REQUIRED WORK: Which lines in the listing below contain the string "higher"? Extract each of them, treating uppercase and lowercase as different.

EXTRACTED RECORDS:
•••••
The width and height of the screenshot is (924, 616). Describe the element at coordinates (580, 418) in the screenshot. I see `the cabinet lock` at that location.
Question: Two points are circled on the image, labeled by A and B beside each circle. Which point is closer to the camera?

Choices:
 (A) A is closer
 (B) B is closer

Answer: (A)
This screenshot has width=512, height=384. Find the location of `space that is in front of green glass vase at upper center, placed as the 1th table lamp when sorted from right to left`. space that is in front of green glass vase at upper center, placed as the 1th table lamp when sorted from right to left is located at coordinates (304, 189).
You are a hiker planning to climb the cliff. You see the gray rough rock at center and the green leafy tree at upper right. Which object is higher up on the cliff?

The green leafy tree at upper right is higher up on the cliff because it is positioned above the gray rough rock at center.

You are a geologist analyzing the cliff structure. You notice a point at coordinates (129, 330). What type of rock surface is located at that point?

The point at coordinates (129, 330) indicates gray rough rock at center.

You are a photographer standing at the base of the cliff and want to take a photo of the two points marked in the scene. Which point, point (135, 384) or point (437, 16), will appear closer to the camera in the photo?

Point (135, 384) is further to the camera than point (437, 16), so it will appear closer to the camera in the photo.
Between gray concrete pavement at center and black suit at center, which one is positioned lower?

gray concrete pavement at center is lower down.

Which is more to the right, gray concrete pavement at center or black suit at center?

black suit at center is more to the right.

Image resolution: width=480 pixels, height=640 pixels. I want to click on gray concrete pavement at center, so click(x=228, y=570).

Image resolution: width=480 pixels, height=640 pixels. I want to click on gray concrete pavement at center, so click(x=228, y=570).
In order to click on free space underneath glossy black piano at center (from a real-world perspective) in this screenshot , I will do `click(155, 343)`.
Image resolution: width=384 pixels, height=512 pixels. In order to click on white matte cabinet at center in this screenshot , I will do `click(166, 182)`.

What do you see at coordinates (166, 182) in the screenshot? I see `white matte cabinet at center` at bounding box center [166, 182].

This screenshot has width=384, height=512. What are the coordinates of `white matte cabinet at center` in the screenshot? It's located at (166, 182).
•••••
TASK RESULT:
You are a hiker planning to climb the cliff. You see the gray rough rock at center and the green leafy tree at upper right. Which object is higher up on the cliff?
The green leafy tree at upper right is higher up on the cliff because it is positioned above the gray rough rock at center.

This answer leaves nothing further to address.